Transcribe exactly the first line of the listing below and each line that follows it, ending with the line that contains "DRIVER2 pin IN1: D6 -> A6", and omit the remainder.

--------------------------------

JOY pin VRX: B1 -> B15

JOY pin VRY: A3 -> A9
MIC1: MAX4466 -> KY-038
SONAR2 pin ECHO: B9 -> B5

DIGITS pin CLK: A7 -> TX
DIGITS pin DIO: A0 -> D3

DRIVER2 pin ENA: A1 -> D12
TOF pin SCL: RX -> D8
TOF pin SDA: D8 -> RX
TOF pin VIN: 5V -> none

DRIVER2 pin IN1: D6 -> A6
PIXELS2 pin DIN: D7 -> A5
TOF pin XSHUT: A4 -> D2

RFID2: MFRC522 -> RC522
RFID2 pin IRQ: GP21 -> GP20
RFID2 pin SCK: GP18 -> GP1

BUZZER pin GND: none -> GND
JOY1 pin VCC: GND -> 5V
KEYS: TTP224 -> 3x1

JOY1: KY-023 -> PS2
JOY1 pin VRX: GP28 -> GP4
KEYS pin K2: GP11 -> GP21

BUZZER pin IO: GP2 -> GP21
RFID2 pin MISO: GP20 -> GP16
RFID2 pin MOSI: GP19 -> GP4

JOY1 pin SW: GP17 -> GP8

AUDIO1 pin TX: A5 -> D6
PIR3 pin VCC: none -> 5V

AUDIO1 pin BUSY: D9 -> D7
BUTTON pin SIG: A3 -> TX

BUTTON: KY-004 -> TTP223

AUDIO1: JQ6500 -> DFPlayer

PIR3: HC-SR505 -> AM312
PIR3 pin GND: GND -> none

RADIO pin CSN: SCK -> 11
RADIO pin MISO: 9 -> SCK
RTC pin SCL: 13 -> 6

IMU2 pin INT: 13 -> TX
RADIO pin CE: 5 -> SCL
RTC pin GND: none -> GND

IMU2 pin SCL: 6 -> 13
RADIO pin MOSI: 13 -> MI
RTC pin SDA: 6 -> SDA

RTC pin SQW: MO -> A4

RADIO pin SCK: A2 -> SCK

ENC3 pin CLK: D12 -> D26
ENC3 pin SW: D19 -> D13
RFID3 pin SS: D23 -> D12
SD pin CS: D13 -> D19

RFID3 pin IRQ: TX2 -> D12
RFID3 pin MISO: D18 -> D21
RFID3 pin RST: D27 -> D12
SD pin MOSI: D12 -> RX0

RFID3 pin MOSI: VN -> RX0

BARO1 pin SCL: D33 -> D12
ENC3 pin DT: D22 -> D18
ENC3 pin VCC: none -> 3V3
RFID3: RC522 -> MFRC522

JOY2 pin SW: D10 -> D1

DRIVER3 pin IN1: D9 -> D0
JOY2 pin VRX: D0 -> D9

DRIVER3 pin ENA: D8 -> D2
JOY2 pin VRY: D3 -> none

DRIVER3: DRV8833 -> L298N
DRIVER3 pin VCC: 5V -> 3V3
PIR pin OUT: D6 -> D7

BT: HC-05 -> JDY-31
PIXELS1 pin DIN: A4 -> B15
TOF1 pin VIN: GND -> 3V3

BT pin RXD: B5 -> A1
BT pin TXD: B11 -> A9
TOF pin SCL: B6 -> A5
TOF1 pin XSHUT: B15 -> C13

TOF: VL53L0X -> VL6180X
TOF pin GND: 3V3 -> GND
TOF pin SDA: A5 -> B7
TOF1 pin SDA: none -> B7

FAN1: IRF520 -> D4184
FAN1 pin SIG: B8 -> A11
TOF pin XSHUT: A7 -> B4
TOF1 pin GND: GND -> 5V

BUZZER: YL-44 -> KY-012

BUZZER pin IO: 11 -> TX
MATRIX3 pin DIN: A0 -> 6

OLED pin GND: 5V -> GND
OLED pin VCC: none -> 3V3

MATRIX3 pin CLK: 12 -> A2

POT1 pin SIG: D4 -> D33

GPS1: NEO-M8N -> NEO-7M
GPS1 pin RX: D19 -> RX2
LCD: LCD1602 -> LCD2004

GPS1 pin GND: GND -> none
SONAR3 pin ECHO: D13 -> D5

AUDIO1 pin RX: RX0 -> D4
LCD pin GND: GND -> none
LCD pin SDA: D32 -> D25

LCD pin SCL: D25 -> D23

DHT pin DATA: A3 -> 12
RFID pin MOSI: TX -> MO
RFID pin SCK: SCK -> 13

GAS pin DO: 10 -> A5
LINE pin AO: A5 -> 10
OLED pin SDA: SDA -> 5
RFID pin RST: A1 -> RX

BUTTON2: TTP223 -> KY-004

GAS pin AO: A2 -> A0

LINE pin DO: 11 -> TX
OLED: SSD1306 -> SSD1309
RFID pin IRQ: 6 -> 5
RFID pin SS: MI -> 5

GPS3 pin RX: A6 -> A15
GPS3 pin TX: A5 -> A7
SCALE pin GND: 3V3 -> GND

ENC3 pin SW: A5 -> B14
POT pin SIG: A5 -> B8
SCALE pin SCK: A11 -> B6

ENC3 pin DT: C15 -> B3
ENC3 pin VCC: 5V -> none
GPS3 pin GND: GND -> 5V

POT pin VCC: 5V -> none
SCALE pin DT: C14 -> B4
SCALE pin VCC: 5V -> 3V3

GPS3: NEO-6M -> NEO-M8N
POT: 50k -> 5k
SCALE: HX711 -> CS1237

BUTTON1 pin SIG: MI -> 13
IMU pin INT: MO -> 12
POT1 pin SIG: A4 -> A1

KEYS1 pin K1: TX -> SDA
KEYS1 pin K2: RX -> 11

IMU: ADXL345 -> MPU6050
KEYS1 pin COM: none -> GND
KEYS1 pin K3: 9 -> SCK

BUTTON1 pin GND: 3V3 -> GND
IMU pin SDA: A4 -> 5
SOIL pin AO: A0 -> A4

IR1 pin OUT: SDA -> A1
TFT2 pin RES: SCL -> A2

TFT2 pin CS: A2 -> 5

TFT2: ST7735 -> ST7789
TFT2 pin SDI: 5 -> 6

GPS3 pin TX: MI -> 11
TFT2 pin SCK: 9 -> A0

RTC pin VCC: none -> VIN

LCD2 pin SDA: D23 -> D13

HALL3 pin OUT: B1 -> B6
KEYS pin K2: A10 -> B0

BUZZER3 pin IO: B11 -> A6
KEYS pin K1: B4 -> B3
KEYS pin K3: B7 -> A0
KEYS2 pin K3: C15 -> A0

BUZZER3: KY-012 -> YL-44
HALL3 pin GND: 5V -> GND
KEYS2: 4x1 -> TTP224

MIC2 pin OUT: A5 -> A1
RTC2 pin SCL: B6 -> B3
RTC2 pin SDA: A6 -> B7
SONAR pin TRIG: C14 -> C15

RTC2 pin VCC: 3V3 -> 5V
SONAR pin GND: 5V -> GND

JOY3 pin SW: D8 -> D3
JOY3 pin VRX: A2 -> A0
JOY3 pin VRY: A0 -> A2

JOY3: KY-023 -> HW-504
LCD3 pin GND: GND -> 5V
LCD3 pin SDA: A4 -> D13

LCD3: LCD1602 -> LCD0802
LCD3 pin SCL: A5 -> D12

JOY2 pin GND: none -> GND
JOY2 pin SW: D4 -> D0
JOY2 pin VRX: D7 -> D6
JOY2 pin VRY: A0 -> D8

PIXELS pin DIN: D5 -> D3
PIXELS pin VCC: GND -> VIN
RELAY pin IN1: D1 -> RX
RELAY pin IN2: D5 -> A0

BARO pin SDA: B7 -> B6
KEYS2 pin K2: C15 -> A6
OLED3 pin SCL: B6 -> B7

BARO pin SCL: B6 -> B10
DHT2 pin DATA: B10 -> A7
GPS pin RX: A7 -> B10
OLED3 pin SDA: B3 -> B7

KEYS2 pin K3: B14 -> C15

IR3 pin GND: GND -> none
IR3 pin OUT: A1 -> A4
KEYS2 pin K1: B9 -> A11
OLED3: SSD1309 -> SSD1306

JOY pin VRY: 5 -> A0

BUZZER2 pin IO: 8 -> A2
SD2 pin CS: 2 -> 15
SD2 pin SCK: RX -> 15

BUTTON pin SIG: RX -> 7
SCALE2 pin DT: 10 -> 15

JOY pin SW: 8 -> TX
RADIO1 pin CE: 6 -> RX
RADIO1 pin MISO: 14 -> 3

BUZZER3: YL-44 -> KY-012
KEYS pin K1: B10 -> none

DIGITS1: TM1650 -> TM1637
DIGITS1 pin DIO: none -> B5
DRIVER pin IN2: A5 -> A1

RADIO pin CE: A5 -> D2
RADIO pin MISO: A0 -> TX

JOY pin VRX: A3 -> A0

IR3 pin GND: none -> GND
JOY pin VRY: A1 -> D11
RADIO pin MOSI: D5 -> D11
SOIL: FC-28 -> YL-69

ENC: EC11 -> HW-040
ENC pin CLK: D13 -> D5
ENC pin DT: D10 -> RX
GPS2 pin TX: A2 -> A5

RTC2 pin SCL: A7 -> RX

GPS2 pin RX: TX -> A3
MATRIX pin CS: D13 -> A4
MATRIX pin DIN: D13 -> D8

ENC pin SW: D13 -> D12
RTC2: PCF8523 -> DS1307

--------------------------------

SOLUTION TO THIS PROBLEM
JOY pin VRX: B1 -> B15

JOY pin VRY: A3 -> A9
MIC1: MAX4466 -> KY-038
SONAR2 pin ECHO: B9 -> B5

DIGITS pin CLK: A7 -> TX
DIGITS pin DIO: A0 -> D3

DRIVER2 pin ENA: A1 -> D12
TOF pin SCL: RX -> D8
TOF pin SDA: D8 -> RX
TOF pin VIN: 5V -> none

DRIVER2 pin IN1: D6 -> A6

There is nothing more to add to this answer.